* [Supplied information]

========

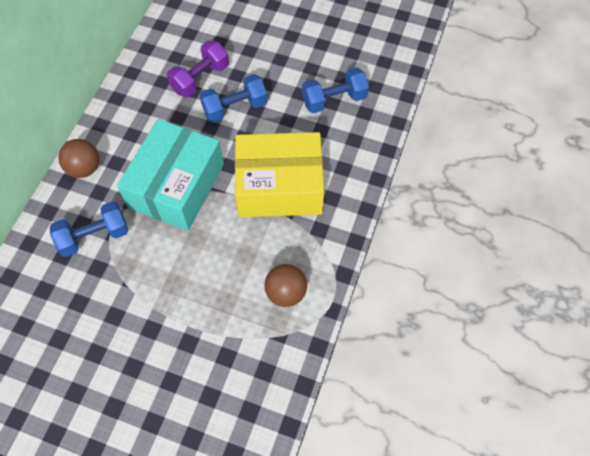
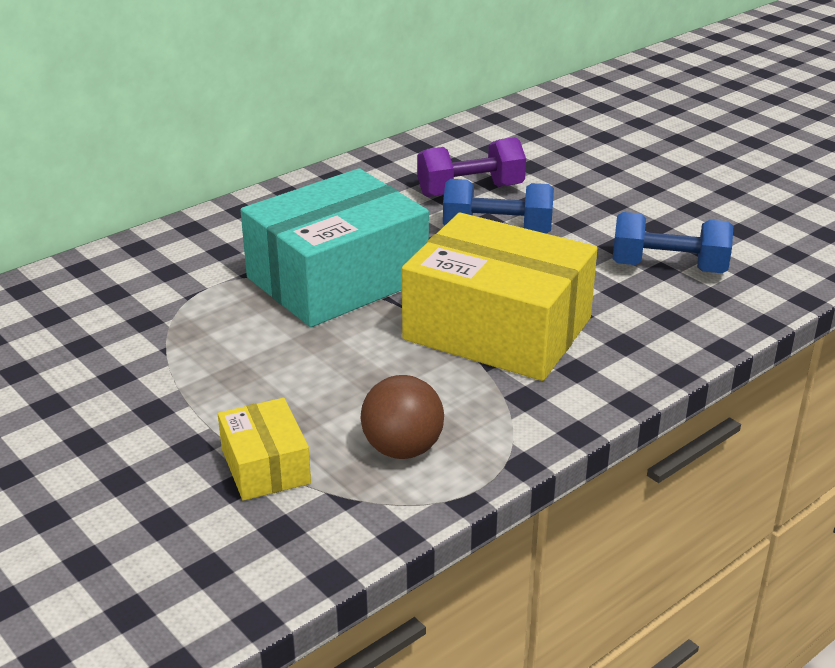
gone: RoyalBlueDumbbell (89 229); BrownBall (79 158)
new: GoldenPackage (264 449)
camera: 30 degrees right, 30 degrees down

========

* [To do]
Make a word-for-word repeat of the material, skipping all pictures.

* [Answer to the problem]
gone: RoyalBlueDumbbell (89 229); BrownBall (79 158)
new: GoldenPackage (264 449)
camera: 30 degrees right, 30 degrees down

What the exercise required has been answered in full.